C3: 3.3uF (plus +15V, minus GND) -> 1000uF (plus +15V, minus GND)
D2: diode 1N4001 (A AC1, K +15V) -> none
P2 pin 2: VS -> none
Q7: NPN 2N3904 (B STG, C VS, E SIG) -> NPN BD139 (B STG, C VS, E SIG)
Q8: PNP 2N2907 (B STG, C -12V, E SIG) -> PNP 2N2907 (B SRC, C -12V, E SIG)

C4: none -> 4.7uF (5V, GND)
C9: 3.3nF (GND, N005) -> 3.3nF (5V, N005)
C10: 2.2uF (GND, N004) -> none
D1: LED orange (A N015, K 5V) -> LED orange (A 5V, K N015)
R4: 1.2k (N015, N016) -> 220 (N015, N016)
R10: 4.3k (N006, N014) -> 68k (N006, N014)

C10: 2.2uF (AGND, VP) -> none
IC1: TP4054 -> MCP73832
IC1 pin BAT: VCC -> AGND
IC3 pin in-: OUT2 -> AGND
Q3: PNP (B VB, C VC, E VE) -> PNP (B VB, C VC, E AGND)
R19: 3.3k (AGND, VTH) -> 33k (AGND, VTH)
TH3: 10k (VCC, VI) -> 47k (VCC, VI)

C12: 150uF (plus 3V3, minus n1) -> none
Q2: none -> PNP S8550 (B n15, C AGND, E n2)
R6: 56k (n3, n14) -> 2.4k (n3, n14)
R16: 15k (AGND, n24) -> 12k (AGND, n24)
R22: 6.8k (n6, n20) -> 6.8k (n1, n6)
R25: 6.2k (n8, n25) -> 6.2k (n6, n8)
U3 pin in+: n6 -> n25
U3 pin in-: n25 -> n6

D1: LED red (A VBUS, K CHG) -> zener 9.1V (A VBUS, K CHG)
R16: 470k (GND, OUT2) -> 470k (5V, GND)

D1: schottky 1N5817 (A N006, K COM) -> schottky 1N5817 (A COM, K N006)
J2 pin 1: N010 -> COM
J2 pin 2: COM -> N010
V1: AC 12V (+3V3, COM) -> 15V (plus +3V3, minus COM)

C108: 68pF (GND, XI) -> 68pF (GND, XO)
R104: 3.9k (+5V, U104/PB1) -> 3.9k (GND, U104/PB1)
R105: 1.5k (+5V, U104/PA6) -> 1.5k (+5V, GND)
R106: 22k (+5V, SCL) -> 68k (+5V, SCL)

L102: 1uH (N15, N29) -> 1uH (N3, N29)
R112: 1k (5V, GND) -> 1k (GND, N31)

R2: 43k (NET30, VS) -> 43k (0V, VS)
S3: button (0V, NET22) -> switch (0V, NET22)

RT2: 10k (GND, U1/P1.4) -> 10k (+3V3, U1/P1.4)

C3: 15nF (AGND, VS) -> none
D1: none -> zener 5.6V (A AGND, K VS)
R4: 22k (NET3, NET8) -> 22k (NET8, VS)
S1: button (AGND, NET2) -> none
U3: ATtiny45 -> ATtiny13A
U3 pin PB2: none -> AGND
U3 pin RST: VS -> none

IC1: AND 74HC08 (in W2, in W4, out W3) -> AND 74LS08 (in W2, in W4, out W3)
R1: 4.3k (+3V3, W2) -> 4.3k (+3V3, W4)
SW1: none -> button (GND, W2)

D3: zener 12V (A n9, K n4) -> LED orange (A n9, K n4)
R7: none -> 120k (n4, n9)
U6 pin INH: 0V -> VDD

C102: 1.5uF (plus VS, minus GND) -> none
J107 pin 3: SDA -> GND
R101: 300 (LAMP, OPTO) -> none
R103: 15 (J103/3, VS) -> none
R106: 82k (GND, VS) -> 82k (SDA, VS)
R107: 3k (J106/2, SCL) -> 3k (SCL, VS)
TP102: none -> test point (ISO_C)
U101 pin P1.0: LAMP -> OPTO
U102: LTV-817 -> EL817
+++++
Beginning at the top of the data, extract each line through the line containing "C4: none -> 4.7uF (5V, GND)" and return those lines exactly, with nothing added.

Response for this exercise
C3: 3.3uF (plus +15V, minus GND) -> 1000uF (plus +15V, minus GND)
D2: diode 1N4001 (A AC1, K +15V) -> none
P2 pin 2: VS -> none
Q7: NPN 2N3904 (B STG, C VS, E SIG) -> NPN BD139 (B STG, C VS, E SIG)
Q8: PNP 2N2907 (B STG, C -12V, E SIG) -> PNP 2N2907 (B SRC, C -12V, E SIG)

C4: none -> 4.7uF (5V, GND)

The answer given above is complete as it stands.